AIM OF THE EXERCISE: Among the records below, find the lines that hold the word "purple" and report how many there are, with no other words.

─── INPUT MATERIAL ───

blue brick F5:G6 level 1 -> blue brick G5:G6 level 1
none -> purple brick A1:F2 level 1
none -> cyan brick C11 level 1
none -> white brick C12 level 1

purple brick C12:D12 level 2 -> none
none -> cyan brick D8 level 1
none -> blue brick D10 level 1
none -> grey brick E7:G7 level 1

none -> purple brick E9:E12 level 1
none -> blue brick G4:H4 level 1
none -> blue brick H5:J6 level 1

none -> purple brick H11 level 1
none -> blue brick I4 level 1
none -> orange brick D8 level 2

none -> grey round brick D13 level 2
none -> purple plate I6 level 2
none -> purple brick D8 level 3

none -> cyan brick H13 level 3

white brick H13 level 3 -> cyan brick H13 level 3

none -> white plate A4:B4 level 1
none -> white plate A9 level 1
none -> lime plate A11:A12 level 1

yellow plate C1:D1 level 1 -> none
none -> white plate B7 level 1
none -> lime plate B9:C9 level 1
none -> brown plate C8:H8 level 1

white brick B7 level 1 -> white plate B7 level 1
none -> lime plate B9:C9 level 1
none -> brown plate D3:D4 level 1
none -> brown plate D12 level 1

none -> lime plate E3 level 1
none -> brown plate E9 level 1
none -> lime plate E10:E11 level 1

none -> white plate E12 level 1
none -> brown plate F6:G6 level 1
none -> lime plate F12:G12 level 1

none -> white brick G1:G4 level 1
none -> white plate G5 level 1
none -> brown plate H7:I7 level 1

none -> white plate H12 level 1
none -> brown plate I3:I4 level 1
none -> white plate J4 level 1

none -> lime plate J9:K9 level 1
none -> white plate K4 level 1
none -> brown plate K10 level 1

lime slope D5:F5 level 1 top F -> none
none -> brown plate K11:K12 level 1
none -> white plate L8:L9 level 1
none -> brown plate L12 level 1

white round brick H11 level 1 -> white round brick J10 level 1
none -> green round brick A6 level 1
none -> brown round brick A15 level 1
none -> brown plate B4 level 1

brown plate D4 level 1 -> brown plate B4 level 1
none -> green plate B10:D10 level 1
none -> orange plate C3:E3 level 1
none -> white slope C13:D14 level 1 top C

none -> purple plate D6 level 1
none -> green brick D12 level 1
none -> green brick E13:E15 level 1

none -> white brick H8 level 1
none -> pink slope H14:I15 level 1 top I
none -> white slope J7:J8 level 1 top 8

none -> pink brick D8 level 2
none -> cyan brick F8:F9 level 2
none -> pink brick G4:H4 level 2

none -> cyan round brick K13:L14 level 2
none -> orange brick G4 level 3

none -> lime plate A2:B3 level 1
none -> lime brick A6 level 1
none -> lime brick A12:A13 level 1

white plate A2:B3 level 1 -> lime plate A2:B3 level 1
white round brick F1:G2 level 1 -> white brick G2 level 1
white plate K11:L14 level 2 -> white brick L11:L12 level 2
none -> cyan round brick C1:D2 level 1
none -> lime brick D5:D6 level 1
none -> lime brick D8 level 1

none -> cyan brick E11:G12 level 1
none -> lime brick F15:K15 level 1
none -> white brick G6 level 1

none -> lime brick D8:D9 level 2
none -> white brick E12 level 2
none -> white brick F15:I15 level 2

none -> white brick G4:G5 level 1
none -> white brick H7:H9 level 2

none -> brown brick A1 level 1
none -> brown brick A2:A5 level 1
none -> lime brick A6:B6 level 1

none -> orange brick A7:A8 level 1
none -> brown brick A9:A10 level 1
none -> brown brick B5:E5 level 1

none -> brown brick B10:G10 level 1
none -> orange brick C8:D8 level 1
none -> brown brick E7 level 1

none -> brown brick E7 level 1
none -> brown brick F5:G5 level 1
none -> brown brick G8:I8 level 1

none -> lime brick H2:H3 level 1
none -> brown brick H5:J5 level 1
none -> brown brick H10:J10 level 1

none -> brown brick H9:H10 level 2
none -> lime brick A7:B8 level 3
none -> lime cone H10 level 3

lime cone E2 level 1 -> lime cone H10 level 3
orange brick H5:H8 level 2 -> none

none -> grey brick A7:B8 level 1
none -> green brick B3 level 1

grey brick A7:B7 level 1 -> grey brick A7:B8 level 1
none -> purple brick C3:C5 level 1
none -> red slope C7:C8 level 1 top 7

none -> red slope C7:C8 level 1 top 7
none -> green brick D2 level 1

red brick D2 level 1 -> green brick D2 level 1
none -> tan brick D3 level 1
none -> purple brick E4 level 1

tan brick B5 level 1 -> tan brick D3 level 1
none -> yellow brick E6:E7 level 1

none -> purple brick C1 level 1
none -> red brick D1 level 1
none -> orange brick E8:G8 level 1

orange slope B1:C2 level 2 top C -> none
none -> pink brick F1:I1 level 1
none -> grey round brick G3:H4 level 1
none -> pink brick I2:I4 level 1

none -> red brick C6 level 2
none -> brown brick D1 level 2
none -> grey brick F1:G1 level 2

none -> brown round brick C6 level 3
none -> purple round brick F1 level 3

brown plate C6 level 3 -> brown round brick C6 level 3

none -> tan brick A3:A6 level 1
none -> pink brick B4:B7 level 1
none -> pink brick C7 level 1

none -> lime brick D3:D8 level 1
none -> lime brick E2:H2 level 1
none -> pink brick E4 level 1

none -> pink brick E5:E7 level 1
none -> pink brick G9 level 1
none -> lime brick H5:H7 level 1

───

EXPECTED ANSWER: 11